The exercise> From the entries below, pull out each line that contains the string "kern", matching uppercase and lowercase letters exactly.

Data section>
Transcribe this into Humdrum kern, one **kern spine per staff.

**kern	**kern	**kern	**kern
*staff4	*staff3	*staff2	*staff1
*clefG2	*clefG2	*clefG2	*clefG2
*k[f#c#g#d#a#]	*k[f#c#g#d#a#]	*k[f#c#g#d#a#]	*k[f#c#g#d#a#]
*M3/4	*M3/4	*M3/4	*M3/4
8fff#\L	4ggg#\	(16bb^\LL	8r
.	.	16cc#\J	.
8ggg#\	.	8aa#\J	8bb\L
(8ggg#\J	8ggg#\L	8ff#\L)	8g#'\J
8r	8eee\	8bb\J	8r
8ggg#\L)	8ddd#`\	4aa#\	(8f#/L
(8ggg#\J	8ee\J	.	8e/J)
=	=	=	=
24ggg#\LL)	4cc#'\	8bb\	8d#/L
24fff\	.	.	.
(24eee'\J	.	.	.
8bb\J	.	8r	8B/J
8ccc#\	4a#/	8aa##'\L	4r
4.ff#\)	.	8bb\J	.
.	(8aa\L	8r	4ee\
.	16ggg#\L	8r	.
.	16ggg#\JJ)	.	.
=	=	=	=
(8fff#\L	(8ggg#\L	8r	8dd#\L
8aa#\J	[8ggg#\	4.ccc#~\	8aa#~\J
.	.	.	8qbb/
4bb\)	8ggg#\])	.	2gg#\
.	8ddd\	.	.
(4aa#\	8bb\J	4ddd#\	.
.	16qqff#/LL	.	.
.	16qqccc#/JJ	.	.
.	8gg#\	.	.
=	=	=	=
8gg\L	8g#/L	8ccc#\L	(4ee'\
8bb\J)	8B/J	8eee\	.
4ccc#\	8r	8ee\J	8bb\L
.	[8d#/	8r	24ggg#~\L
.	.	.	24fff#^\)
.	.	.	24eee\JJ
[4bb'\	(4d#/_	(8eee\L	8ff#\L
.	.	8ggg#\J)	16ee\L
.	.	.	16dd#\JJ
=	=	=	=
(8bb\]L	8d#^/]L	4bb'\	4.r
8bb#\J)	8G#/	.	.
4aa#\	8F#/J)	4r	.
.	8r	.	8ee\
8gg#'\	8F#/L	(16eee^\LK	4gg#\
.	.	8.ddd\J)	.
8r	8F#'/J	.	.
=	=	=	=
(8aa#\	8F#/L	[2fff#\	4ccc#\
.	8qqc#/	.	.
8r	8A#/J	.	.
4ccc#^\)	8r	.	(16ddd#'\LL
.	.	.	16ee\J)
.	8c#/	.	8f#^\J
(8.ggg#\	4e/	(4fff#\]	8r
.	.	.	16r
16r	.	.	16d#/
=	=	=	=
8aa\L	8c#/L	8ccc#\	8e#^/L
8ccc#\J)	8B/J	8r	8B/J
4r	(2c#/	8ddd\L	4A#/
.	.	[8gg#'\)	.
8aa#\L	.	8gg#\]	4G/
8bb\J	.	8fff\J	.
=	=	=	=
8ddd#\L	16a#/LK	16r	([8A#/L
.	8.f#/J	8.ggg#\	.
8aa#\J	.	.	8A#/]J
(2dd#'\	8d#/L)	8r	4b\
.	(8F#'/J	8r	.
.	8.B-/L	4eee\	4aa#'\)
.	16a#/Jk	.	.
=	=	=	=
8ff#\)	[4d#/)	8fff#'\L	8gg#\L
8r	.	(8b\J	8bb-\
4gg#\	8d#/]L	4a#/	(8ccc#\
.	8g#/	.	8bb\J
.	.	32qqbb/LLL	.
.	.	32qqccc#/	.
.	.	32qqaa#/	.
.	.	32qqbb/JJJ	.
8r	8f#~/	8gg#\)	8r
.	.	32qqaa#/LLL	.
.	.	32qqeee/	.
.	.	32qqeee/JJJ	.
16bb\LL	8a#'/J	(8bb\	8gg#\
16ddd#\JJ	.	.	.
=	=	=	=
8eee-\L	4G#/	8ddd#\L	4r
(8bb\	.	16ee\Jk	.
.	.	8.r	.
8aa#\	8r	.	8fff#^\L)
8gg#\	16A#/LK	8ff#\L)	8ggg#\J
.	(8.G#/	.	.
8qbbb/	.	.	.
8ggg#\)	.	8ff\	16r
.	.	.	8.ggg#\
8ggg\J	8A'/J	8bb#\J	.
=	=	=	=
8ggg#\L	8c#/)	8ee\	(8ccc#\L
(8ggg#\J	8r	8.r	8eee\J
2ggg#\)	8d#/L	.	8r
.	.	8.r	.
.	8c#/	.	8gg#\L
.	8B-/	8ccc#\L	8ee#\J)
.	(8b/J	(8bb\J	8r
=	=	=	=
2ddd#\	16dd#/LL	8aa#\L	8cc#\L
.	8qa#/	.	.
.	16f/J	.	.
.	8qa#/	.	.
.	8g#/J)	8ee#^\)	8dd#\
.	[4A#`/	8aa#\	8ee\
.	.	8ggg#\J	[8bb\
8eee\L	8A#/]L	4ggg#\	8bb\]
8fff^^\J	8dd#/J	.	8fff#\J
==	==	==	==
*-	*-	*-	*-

Answer to the problem>
Transcribe this into Humdrum kern, one **kern spine per staff.
**kern	**kern	**kern	**kern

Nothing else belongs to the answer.